======== Data in this exercise ========
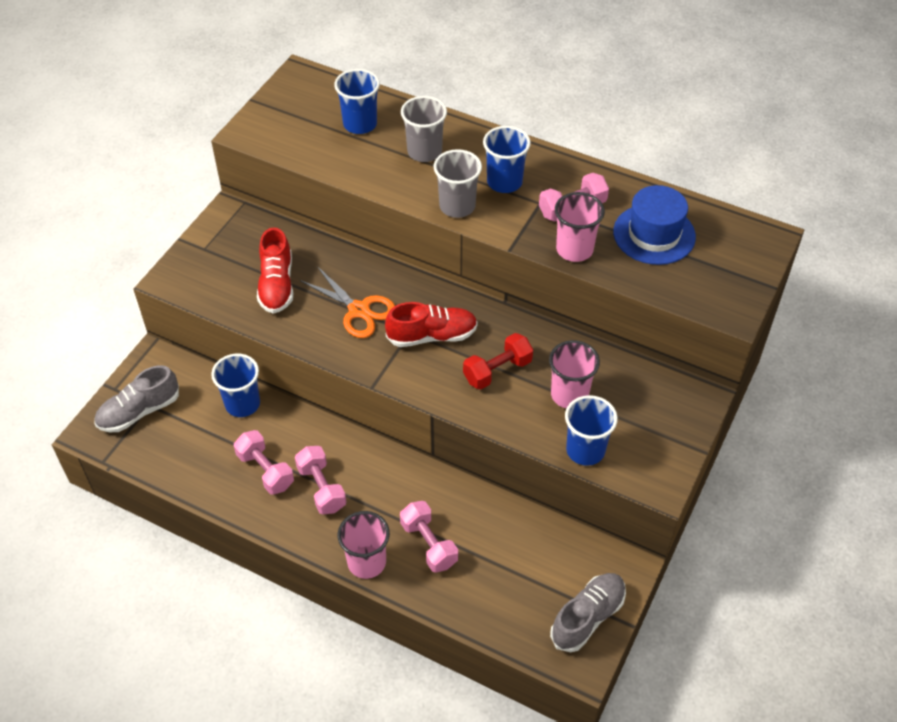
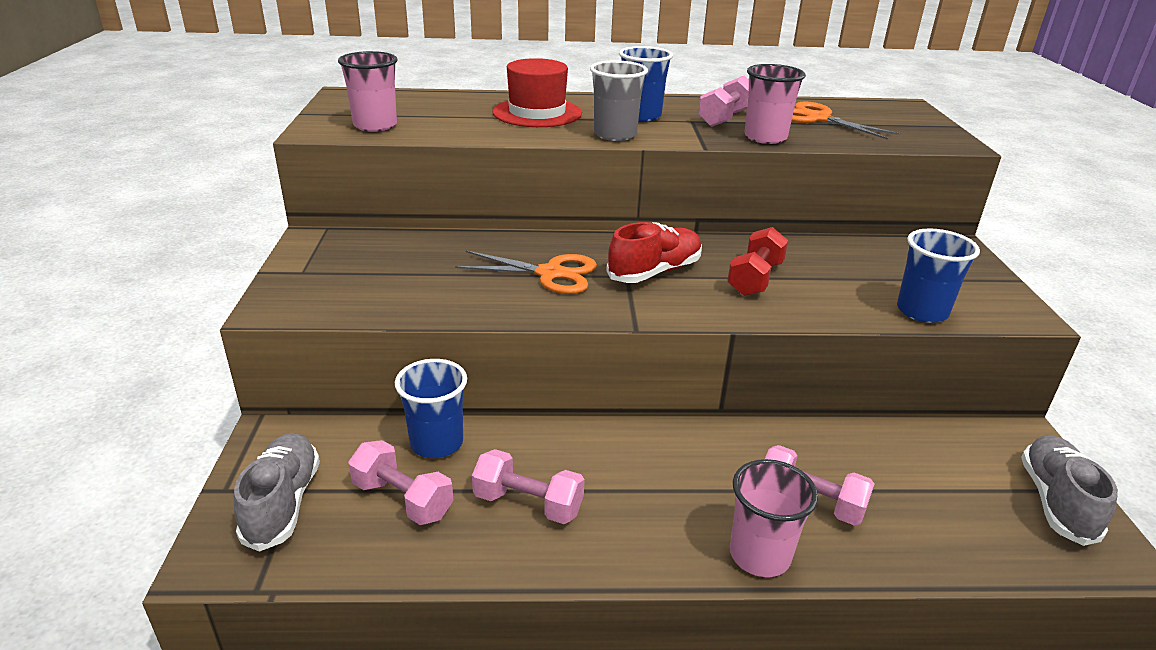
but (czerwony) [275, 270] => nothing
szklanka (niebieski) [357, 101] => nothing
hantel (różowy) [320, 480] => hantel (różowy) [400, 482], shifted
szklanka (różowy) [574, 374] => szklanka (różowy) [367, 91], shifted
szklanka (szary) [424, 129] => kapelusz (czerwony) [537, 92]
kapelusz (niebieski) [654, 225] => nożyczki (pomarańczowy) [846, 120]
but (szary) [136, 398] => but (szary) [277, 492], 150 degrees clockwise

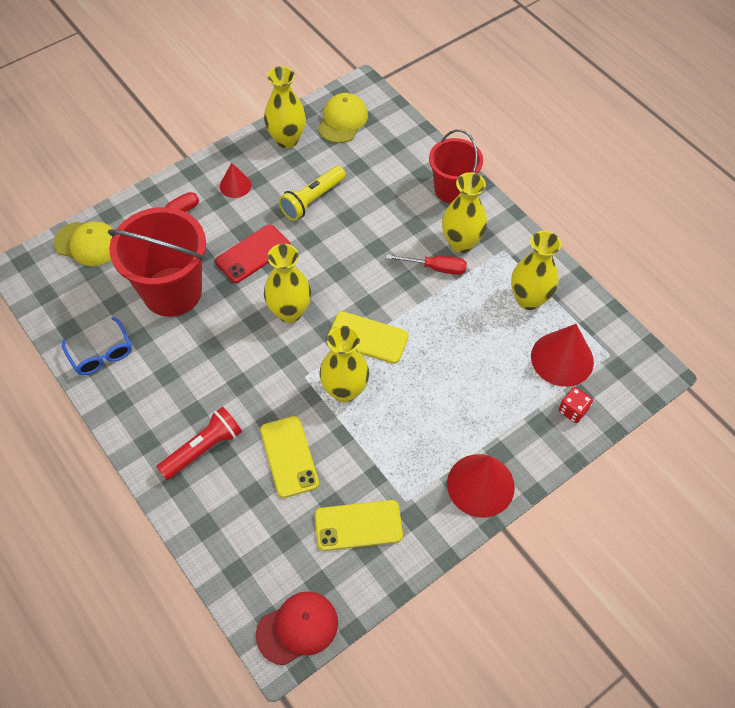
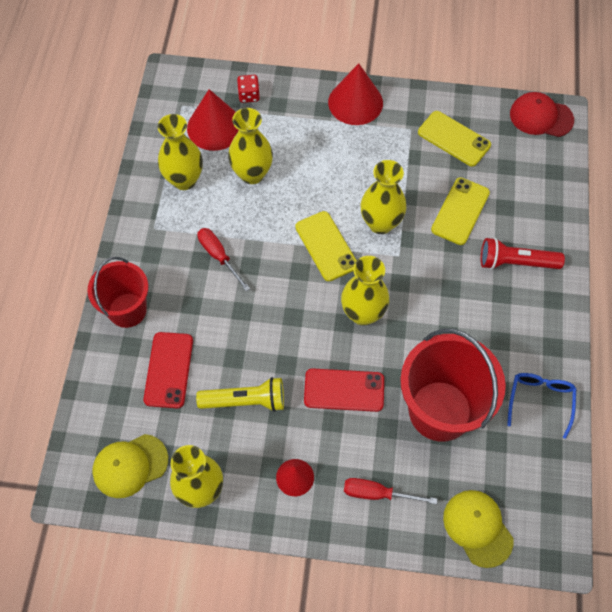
nothing => telefon (czerwony) [168, 370]
wazon (żółty) [464, 212] => wazon (żółty) [250, 146], shifted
========
For this copy, leave pictures out and reproduce the lines from the one bearing "hantel (różowy) [320, 480]" through the final line of the listing above, both ends included.

▶ **Completed exercise**:
hantel (różowy) [320, 480] => hantel (różowy) [400, 482], shifted
szklanka (różowy) [574, 374] => szklanka (różowy) [367, 91], shifted
szklanka (szary) [424, 129] => kapelusz (czerwony) [537, 92]
kapelusz (niebieski) [654, 225] => nożyczki (pomarańczowy) [846, 120]
but (szary) [136, 398] => but (szary) [277, 492], 150 degrees clockwise

nothing => telefon (czerwony) [168, 370]
wazon (żółty) [464, 212] => wazon (żółty) [250, 146], shifted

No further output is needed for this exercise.